■ **Available data**:
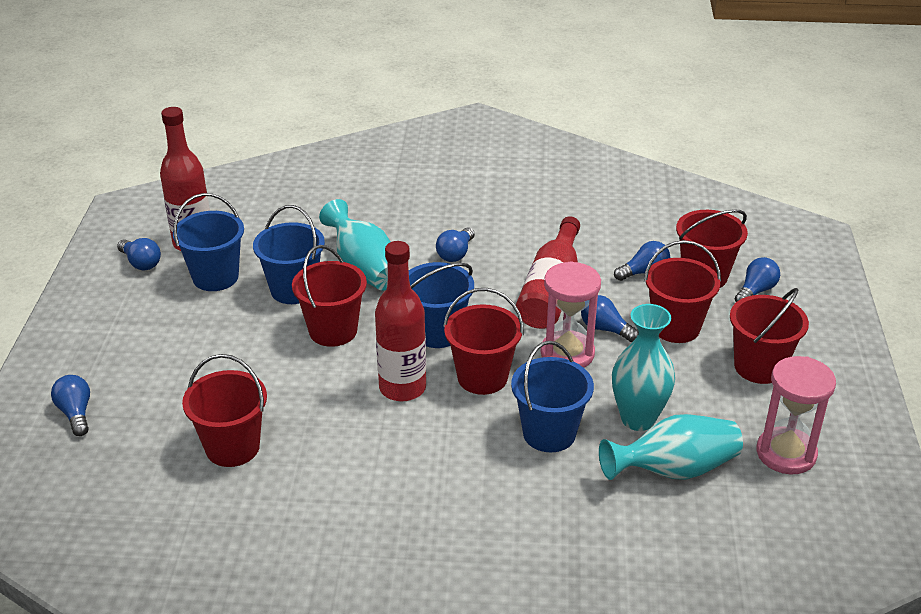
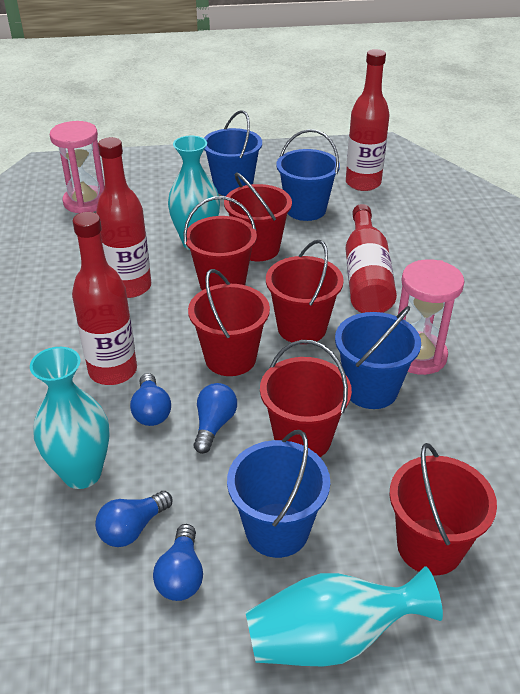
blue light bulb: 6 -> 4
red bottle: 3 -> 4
==
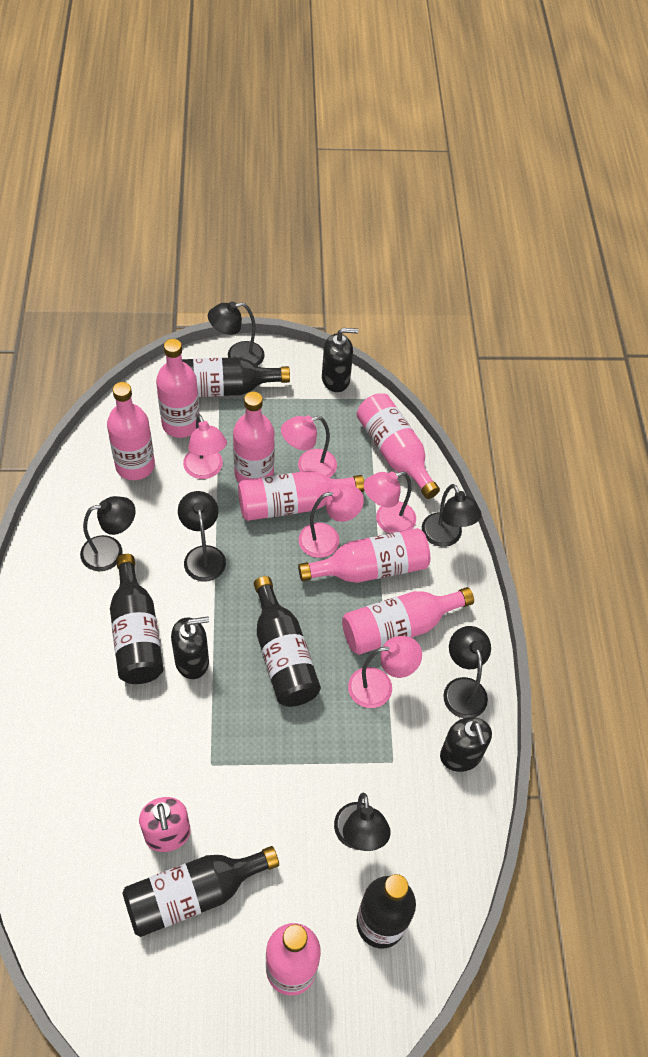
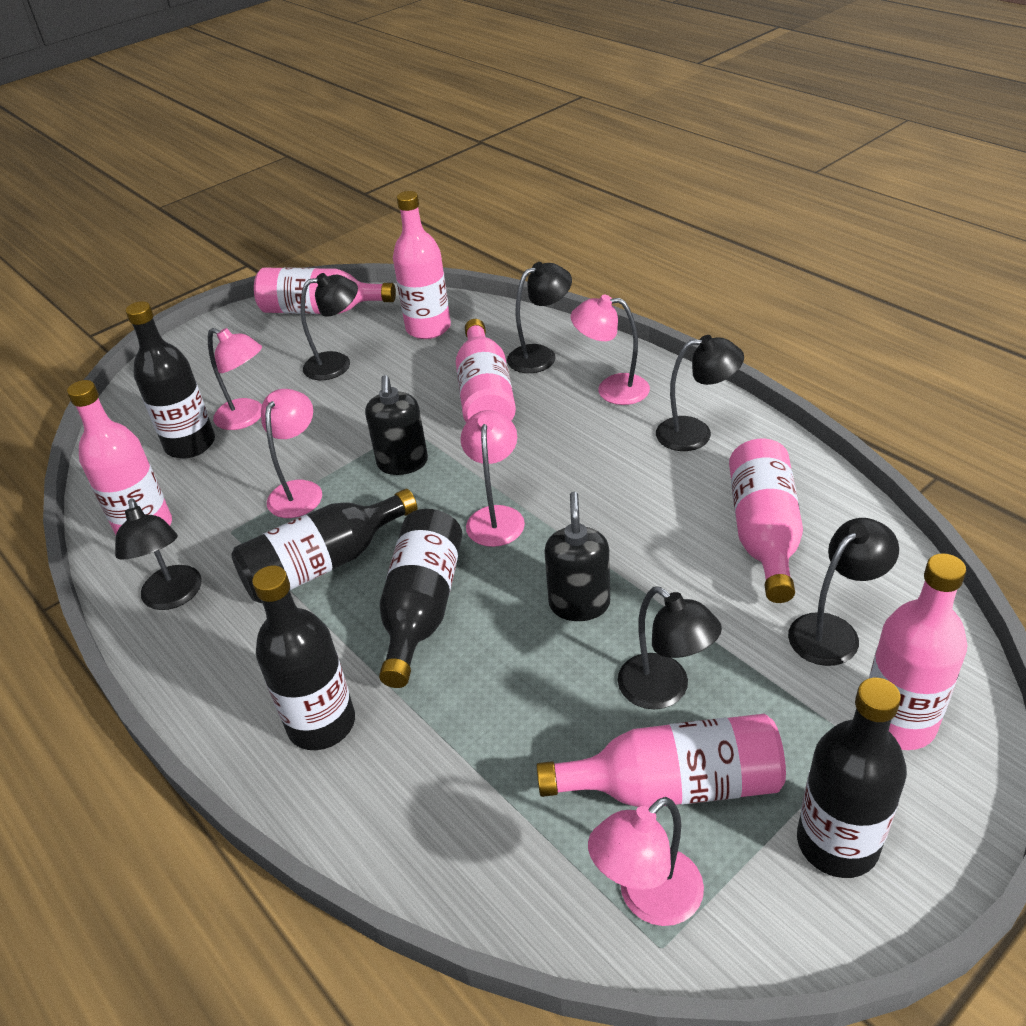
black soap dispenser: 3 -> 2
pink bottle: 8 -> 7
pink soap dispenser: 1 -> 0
---
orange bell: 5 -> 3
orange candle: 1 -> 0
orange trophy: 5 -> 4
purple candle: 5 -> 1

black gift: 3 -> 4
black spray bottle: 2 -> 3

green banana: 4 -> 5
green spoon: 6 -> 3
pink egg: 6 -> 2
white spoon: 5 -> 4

■ **Exercise aim**: Filter on the word "bottle": copy each matching line from the entries above.

■ **Your solution**:
red bottle: 3 -> 4
pink bottle: 8 -> 7
black spray bottle: 2 -> 3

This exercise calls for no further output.